» **Work to be completed**: Nothing should appear in the answer except the lines below from the line containing "C4: none -> 2.2uF (plus VA, minus AGND)" through the line containing "C3: 4.7nF (AGND, N11) -> 33nF (AGND, N11)", copied exactly, with pictures left out.

Materials provided Block Start

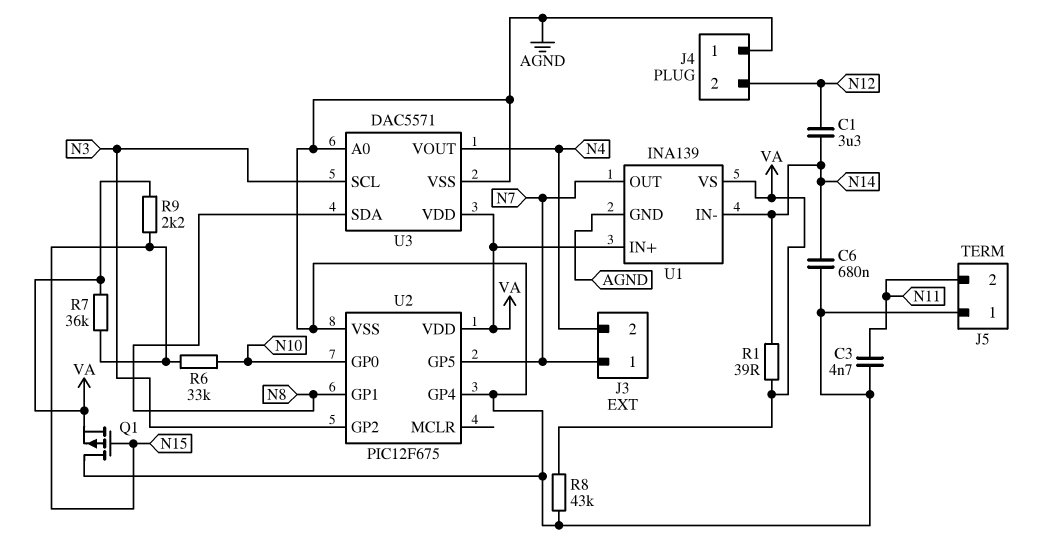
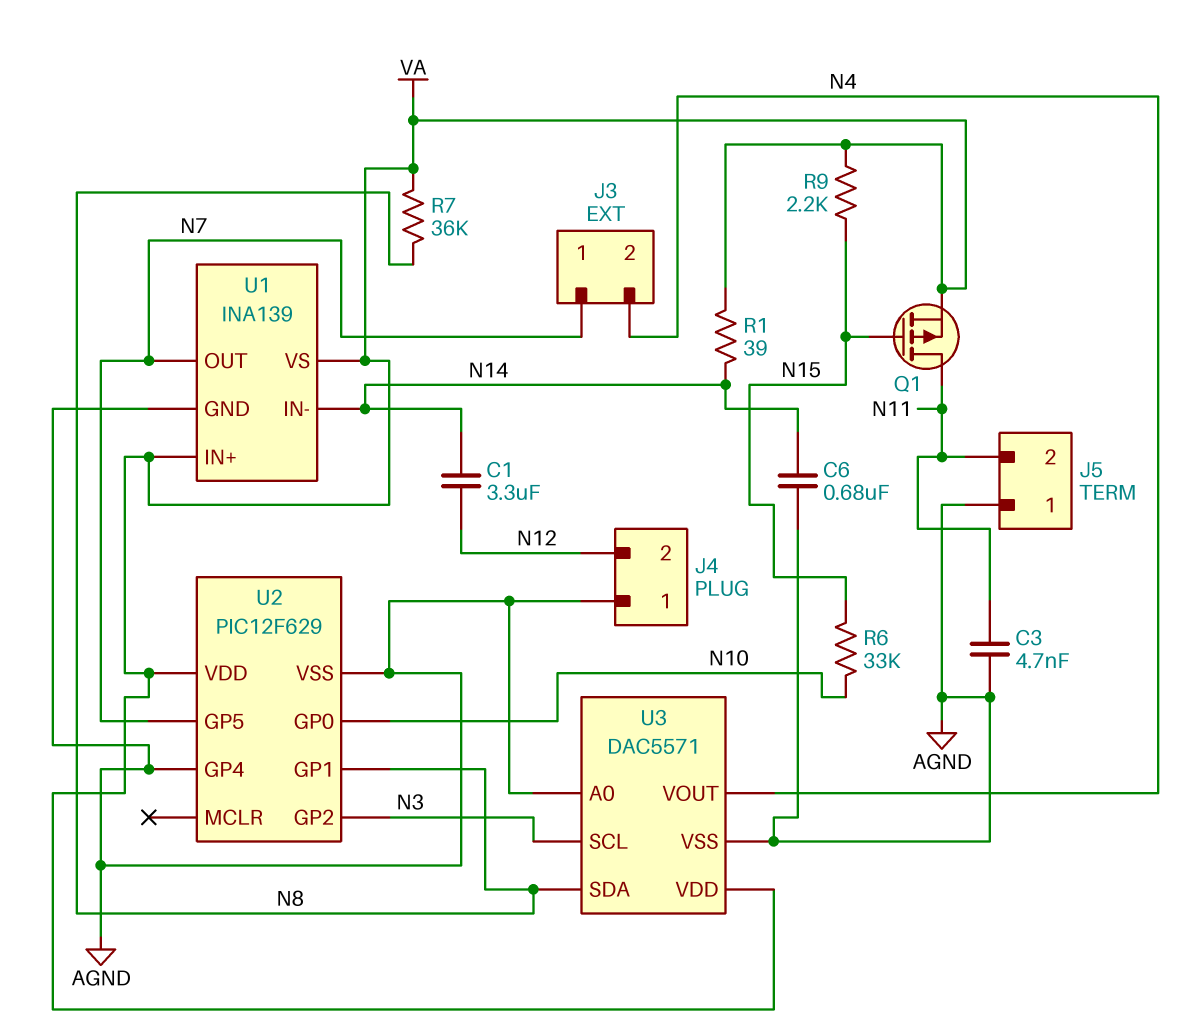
Q1: PMOS (G N15, D AGND, S VA) -> PMOS (G N15, D N11, S VA)
R7: 36k (N15, VA) -> 36k (N8, VA)
R8: 43k (AGND, VA) -> none
U2: PIC12F675 -> PIC12F629

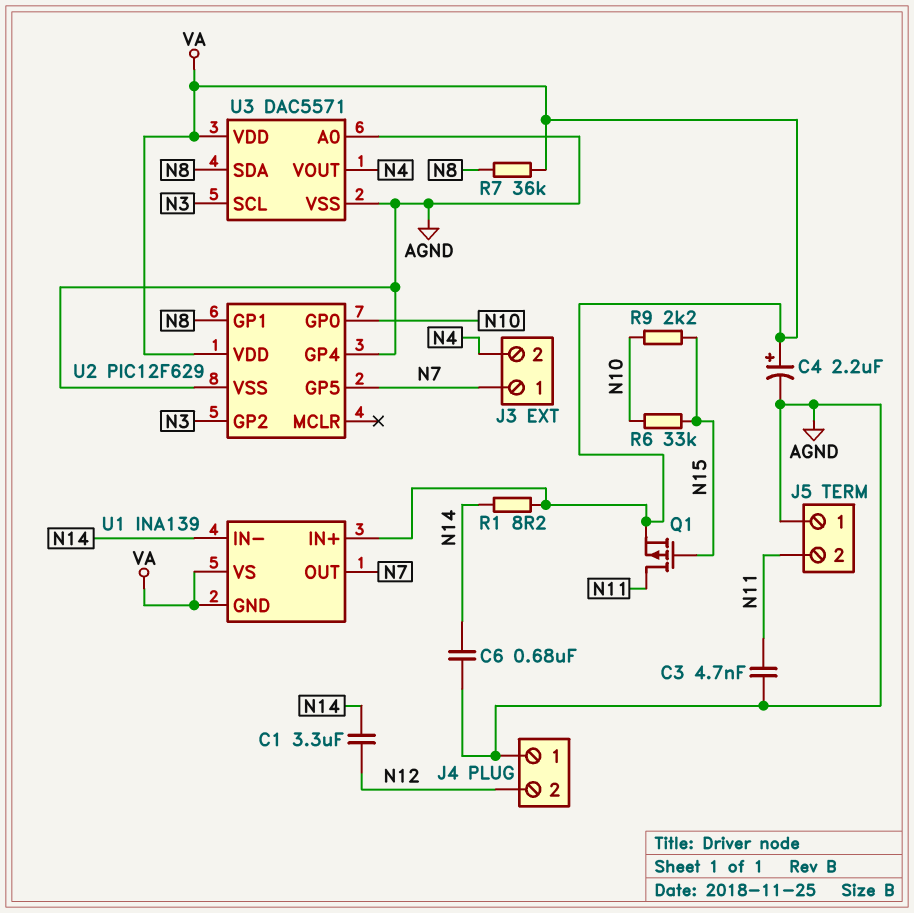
C4: none -> 2.2uF (plus VA, minus AGND)
R1: 39 (N14, VA) -> 8.2 (N14, VA)
R9: 2.2k (N15, VA) -> 2.2k (N10, N15)
U1 pin GND: AGND -> VA

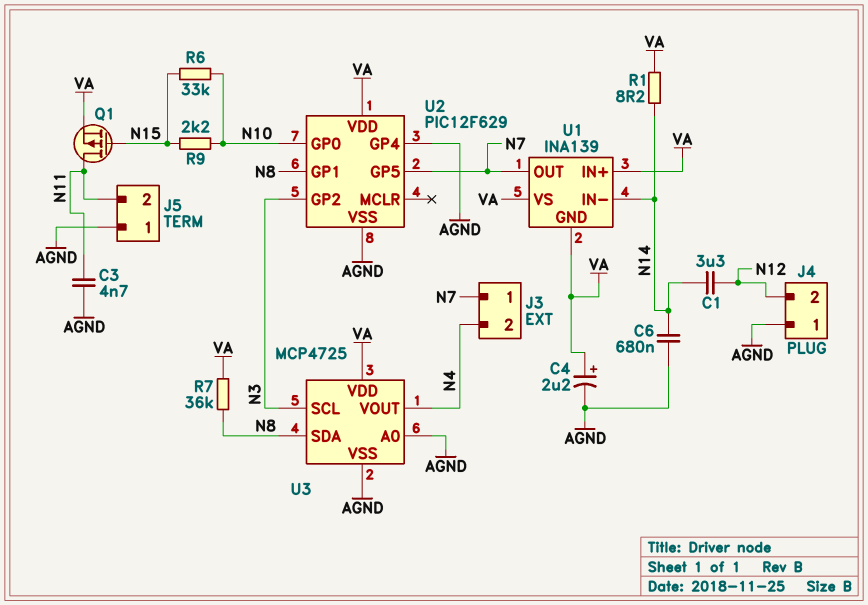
U3: DAC5571 -> MCP4725

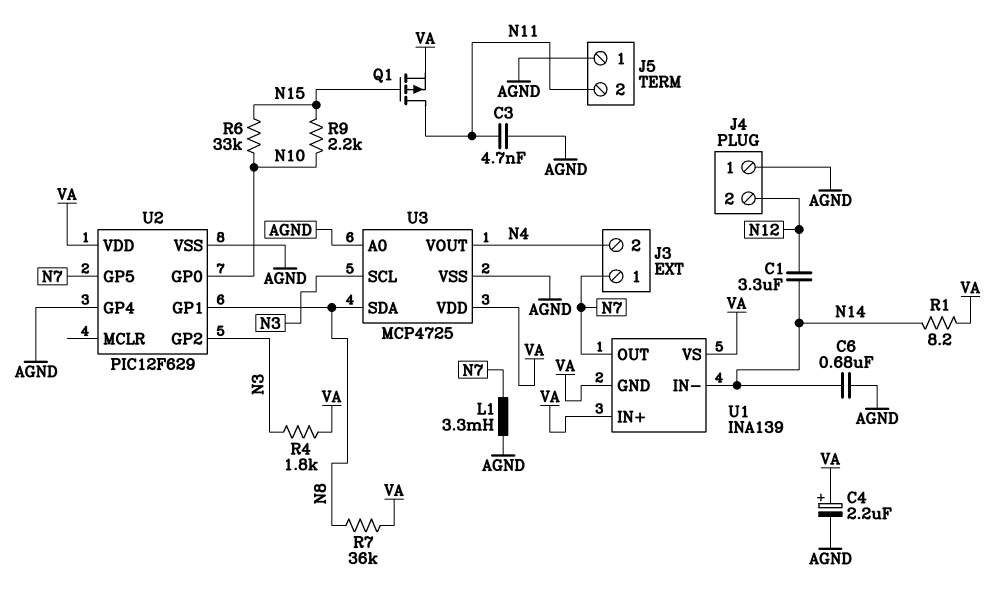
L1: none -> 3.3mH (AGND, N7)
R4: none -> 1.8k (N3, VA)

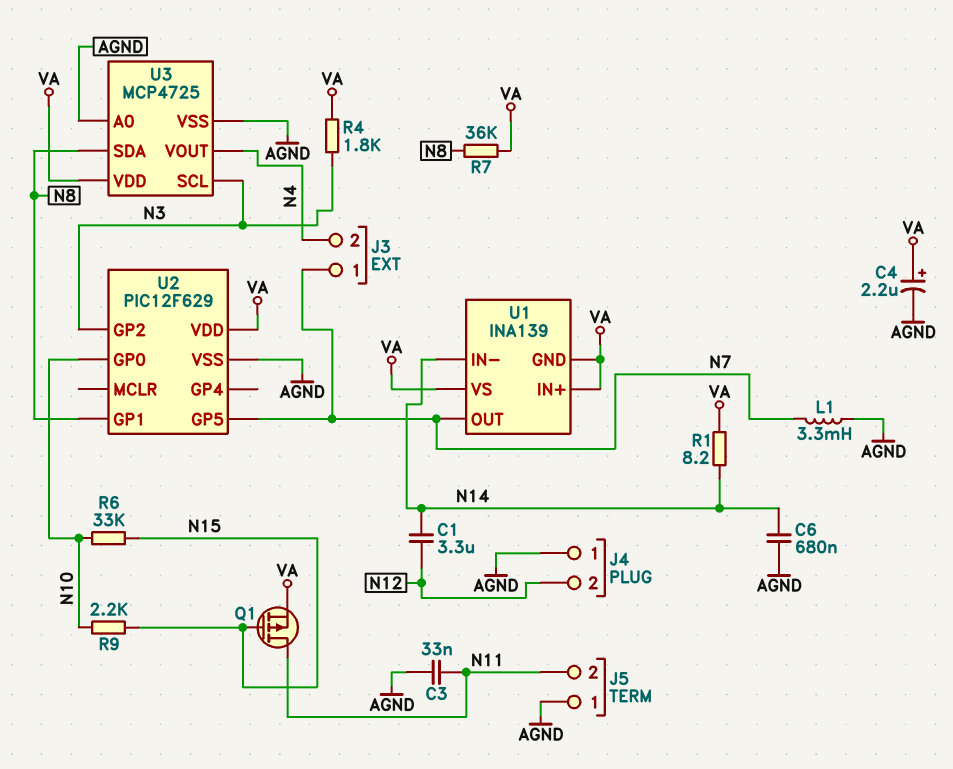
C3: 4.7nF (AGND, N11) -> 33nF (AGND, N11)
U2 pin GP4: AGND -> none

Materials provided Block End

» **Solution below**:
C4: none -> 2.2uF (plus VA, minus AGND)
R1: 39 (N14, VA) -> 8.2 (N14, VA)
R9: 2.2k (N15, VA) -> 2.2k (N10, N15)
U1 pin GND: AGND -> VA

U3: DAC5571 -> MCP4725

L1: none -> 3.3mH (AGND, N7)
R4: none -> 1.8k (N3, VA)

C3: 4.7nF (AGND, N11) -> 33nF (AGND, N11)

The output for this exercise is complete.